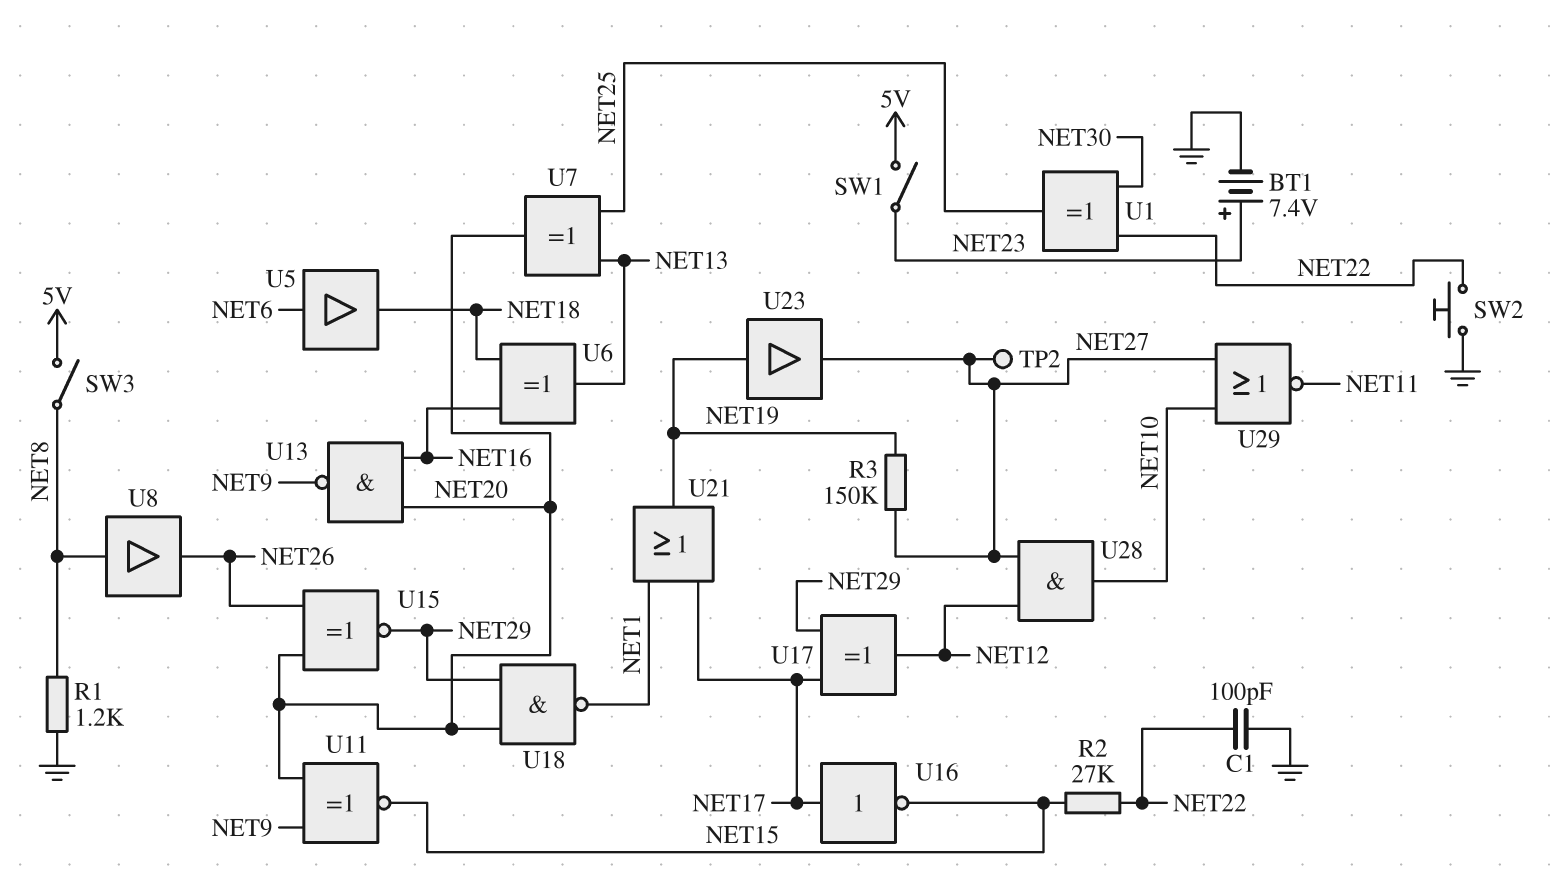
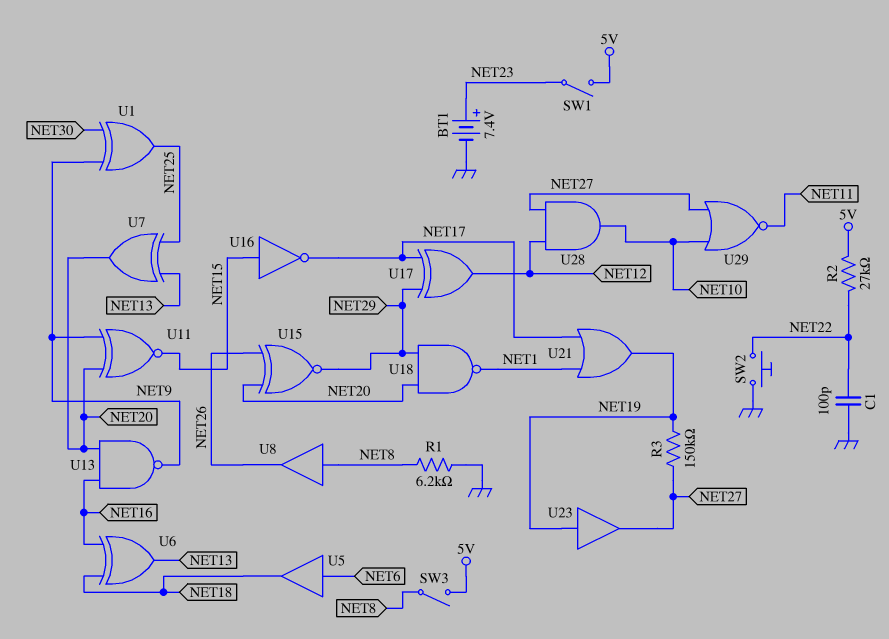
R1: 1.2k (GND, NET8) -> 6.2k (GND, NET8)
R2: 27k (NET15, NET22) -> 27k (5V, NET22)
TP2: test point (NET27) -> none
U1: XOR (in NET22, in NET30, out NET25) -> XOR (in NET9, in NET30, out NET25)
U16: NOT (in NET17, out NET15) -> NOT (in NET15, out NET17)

_ _ _

▸ Work to be completed
From the first line to the last, copy the records above exactly and drop any pictures.

▸ Problem solution
R1: 1.2k (GND, NET8) -> 6.2k (GND, NET8)
R2: 27k (NET15, NET22) -> 27k (5V, NET22)
TP2: test point (NET27) -> none
U1: XOR (in NET22, in NET30, out NET25) -> XOR (in NET9, in NET30, out NET25)
U16: NOT (in NET17, out NET15) -> NOT (in NET15, out NET17)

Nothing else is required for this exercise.